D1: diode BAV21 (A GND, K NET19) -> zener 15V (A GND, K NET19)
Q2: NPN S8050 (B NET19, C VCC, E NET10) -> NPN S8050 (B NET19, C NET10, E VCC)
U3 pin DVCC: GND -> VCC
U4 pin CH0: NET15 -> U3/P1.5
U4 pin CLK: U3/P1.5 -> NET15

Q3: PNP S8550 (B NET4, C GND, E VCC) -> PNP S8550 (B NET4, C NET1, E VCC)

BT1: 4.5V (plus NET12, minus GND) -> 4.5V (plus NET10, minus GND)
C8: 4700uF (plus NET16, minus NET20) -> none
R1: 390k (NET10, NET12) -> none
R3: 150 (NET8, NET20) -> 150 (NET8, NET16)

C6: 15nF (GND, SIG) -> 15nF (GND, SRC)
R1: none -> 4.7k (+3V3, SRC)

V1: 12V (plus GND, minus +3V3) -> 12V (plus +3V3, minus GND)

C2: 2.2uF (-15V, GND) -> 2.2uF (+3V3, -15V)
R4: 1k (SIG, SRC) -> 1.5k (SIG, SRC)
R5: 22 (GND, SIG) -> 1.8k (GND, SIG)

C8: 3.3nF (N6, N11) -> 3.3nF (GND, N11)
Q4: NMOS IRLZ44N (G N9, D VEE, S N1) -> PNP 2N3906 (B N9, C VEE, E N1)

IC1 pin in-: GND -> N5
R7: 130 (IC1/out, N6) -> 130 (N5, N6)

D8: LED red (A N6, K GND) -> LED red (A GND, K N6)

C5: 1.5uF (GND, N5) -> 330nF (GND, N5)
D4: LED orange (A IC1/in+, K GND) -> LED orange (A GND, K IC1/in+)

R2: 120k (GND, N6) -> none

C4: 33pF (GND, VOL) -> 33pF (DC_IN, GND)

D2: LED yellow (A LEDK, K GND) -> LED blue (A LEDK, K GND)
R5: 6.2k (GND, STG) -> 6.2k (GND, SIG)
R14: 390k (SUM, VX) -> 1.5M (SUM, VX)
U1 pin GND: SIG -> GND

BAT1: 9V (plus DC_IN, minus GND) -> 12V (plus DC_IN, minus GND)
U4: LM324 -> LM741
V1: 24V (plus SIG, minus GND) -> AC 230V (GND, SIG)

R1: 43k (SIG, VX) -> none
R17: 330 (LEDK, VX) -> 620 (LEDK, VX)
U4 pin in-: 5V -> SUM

.....

## REQUIREMENT
Proceeding from the line containing "U4 pin CLK: U3/P1.5 -> NET15" through the line containing "C8: 3.3nF (N6, N11) -> 3.3nF (GND, N11)", transcribe the lines above exactly, both end lines included.

## OUTPUT OF THE TASK
U4 pin CLK: U3/P1.5 -> NET15

Q3: PNP S8550 (B NET4, C GND, E VCC) -> PNP S8550 (B NET4, C NET1, E VCC)

BT1: 4.5V (plus NET12, minus GND) -> 4.5V (plus NET10, minus GND)
C8: 4700uF (plus NET16, minus NET20) -> none
R1: 390k (NET10, NET12) -> none
R3: 150 (NET8, NET20) -> 150 (NET8, NET16)

C6: 15nF (GND, SIG) -> 15nF (GND, SRC)
R1: none -> 4.7k (+3V3, SRC)

V1: 12V (plus GND, minus +3V3) -> 12V (plus +3V3, minus GND)

C2: 2.2uF (-15V, GND) -> 2.2uF (+3V3, -15V)
R4: 1k (SIG, SRC) -> 1.5k (SIG, SRC)
R5: 22 (GND, SIG) -> 1.8k (GND, SIG)

C8: 3.3nF (N6, N11) -> 3.3nF (GND, N11)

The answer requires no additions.